§ Task to complete
Search the entries below for the word "duck" and copy each line that has it.

[[ Available data, beginning ]]

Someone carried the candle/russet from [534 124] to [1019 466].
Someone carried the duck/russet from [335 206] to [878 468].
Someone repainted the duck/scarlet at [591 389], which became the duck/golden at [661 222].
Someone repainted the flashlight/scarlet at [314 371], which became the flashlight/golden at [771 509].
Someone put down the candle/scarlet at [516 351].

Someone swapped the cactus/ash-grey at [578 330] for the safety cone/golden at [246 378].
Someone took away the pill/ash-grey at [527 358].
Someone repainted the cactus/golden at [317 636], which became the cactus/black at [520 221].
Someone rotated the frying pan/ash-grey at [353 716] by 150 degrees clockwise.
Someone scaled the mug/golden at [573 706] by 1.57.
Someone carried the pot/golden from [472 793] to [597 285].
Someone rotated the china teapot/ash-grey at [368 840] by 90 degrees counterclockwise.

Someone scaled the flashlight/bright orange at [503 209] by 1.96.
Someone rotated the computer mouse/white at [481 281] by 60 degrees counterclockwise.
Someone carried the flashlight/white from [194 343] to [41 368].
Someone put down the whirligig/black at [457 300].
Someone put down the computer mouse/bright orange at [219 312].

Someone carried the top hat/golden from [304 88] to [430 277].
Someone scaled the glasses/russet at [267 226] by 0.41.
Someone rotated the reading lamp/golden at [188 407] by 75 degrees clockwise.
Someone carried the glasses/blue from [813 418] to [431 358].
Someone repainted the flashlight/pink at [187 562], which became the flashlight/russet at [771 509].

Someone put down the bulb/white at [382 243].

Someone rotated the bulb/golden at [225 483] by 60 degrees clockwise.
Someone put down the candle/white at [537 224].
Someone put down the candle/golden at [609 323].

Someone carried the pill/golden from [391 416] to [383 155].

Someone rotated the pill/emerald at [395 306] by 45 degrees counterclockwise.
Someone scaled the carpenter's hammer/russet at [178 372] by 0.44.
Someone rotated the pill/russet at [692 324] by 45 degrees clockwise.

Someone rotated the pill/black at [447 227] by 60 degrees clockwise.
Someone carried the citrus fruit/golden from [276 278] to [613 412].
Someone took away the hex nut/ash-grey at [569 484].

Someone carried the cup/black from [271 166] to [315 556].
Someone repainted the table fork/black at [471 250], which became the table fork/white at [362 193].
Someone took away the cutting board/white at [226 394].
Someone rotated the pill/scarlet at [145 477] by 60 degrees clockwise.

[[ Available data, end ]]

§ Completed task
Someone carried the duck/russet from [335 206] to [878 468].
Someone repainted the duck/scarlet at [591 389], which became the duck/golden at [661 222].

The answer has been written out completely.